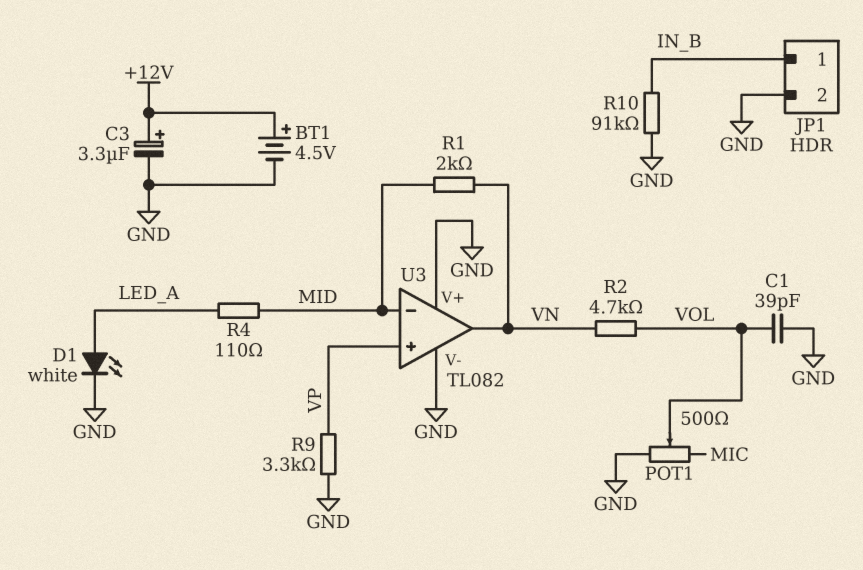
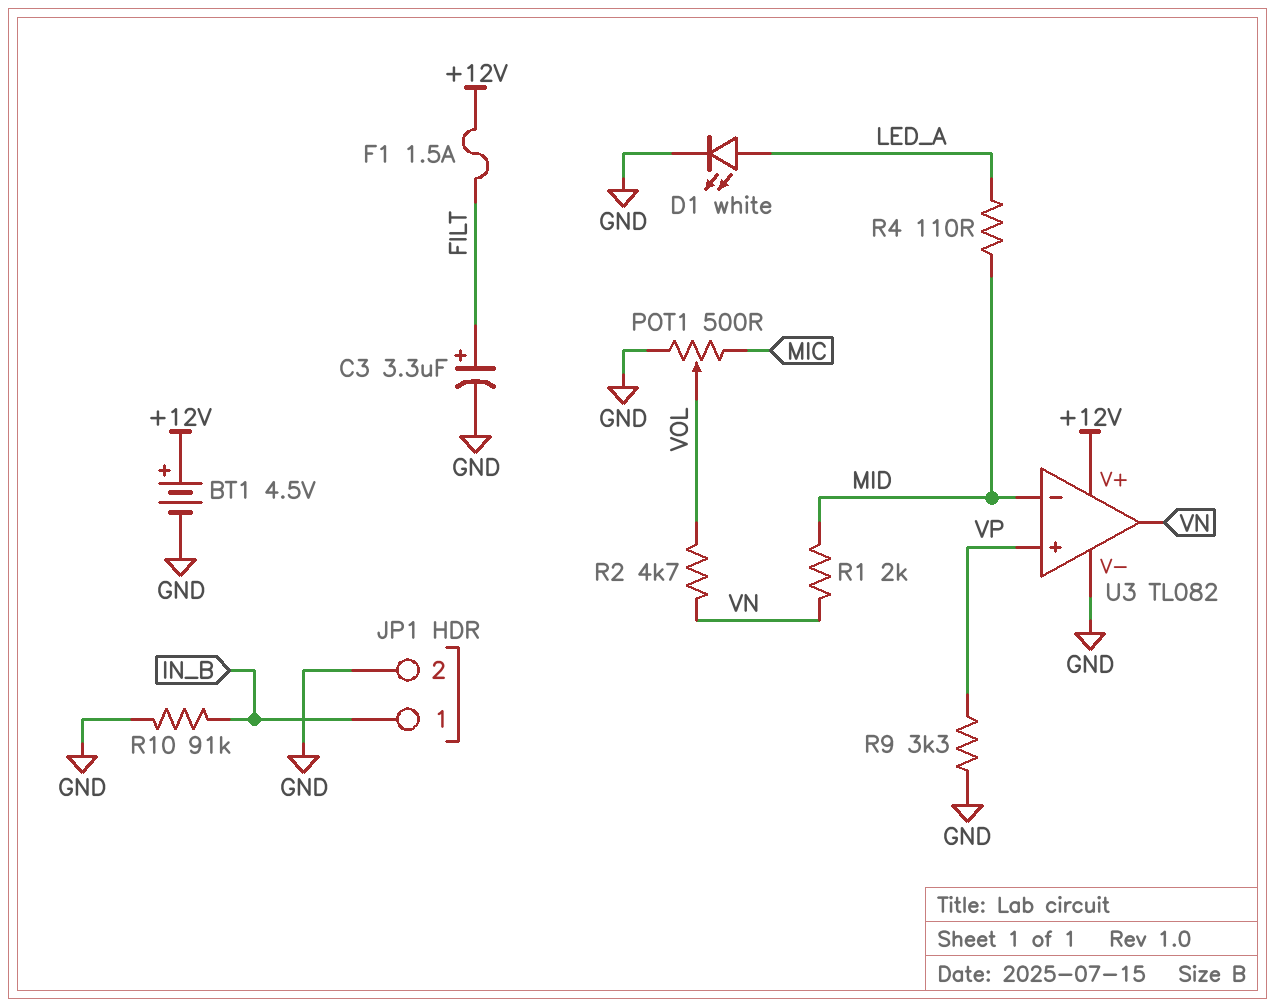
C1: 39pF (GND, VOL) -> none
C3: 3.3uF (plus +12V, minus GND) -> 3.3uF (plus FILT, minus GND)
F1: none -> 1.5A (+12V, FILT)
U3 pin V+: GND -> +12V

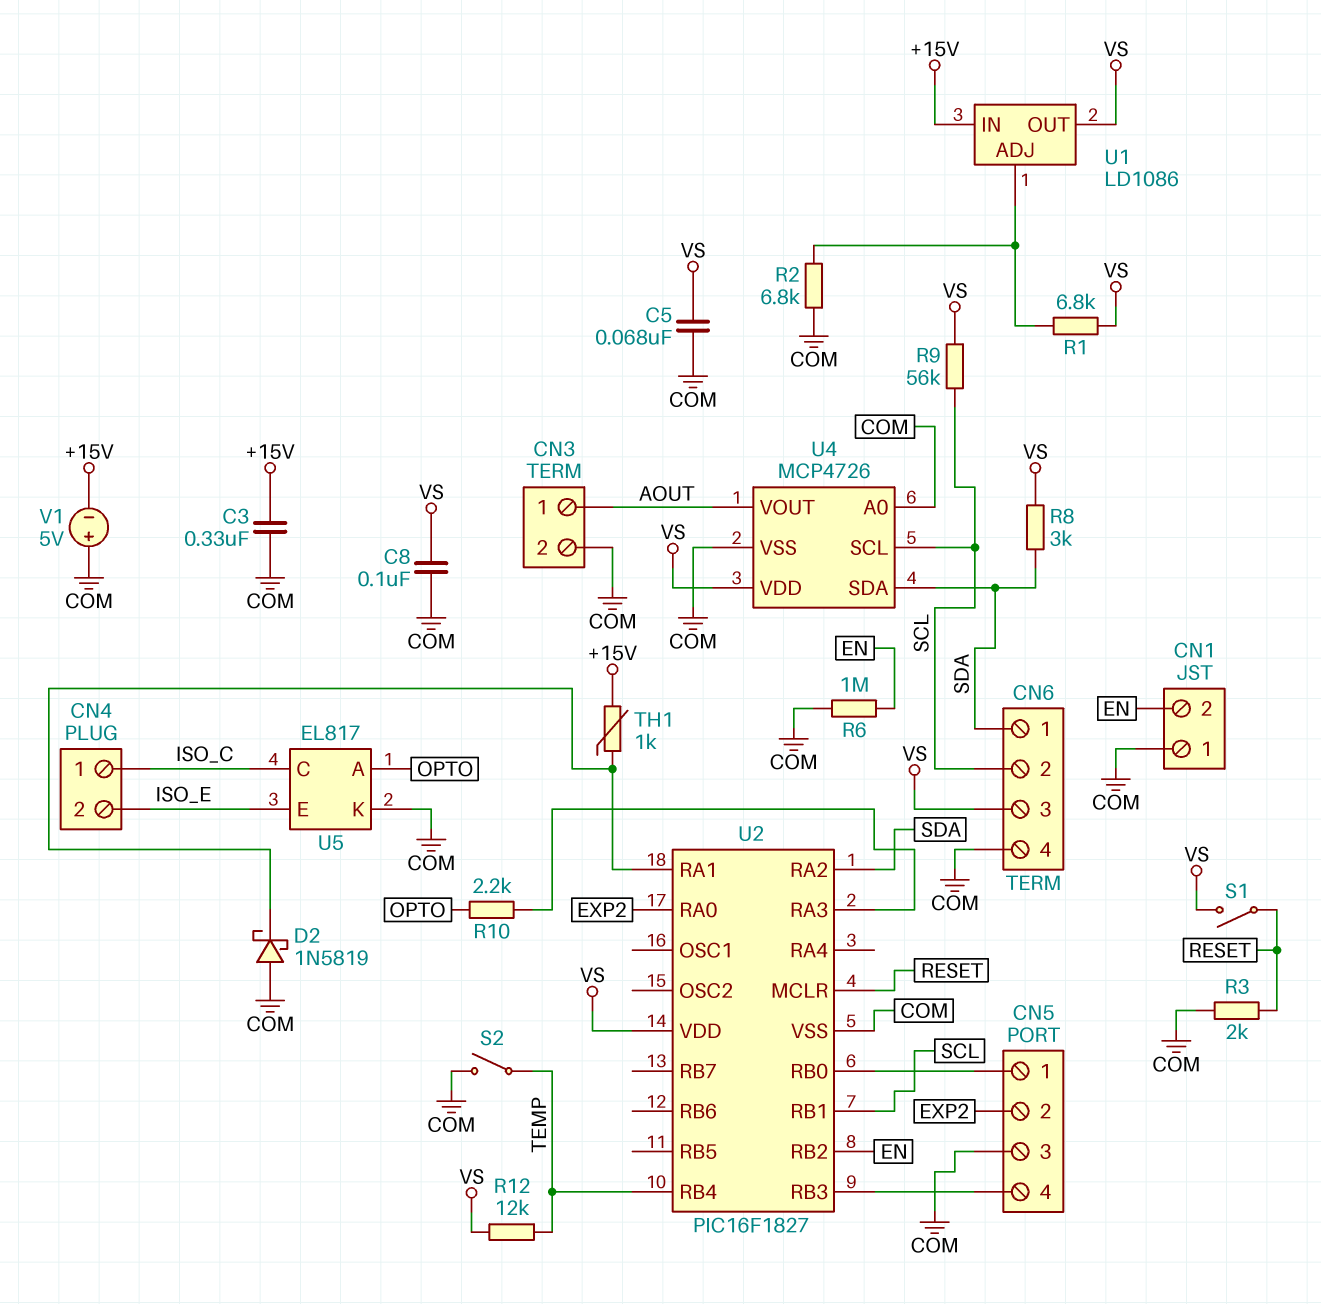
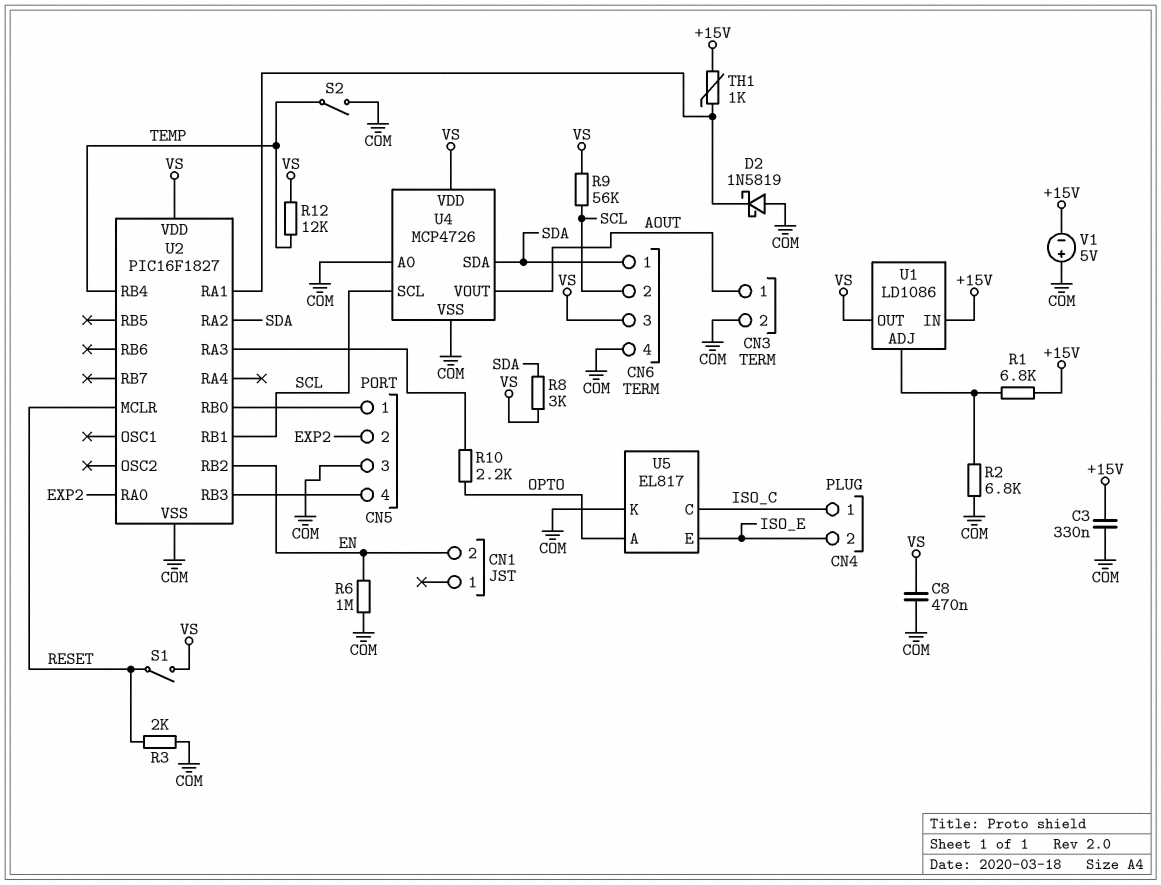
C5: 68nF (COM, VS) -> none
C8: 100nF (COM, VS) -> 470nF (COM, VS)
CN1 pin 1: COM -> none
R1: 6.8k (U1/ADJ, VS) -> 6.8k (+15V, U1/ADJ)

--------

# Task statement
Print out all the material above exactly as it appears, omitting the images.

# Result of this exercise
C1: 39pF (GND, VOL) -> none
C3: 3.3uF (plus +12V, minus GND) -> 3.3uF (plus FILT, minus GND)
F1: none -> 1.5A (+12V, FILT)
U3 pin V+: GND -> +12V

C5: 68nF (COM, VS) -> none
C8: 100nF (COM, VS) -> 470nF (COM, VS)
CN1 pin 1: COM -> none
R1: 6.8k (U1/ADJ, VS) -> 6.8k (+15V, U1/ADJ)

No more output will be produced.